Listed entries:

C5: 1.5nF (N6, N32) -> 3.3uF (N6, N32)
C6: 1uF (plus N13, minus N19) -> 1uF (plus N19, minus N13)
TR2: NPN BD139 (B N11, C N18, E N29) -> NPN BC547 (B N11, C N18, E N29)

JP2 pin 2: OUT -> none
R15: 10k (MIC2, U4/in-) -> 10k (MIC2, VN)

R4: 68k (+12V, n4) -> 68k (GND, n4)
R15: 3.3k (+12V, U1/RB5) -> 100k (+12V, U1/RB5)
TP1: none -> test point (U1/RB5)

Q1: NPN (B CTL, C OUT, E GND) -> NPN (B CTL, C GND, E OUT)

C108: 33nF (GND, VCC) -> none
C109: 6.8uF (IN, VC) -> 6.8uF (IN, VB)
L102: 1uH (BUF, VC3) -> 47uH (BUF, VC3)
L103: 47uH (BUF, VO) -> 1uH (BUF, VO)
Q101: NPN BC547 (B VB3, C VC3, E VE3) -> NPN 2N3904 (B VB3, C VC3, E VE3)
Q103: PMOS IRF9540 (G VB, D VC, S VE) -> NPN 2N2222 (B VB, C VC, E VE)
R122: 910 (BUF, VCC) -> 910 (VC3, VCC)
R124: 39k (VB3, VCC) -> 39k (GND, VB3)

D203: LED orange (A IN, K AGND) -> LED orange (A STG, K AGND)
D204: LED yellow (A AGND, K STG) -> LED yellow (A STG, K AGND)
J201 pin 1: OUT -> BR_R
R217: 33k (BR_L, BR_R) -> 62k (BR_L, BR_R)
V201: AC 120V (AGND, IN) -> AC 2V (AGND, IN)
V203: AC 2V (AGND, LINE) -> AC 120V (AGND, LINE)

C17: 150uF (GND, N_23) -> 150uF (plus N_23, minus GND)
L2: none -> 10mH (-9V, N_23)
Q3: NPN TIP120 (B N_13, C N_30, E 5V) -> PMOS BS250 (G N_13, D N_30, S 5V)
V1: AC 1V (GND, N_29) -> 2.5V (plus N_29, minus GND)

What this task involves:
Lines with "plus" in the listing above: count them and give the total, nothing else.

Response for this exercise:
3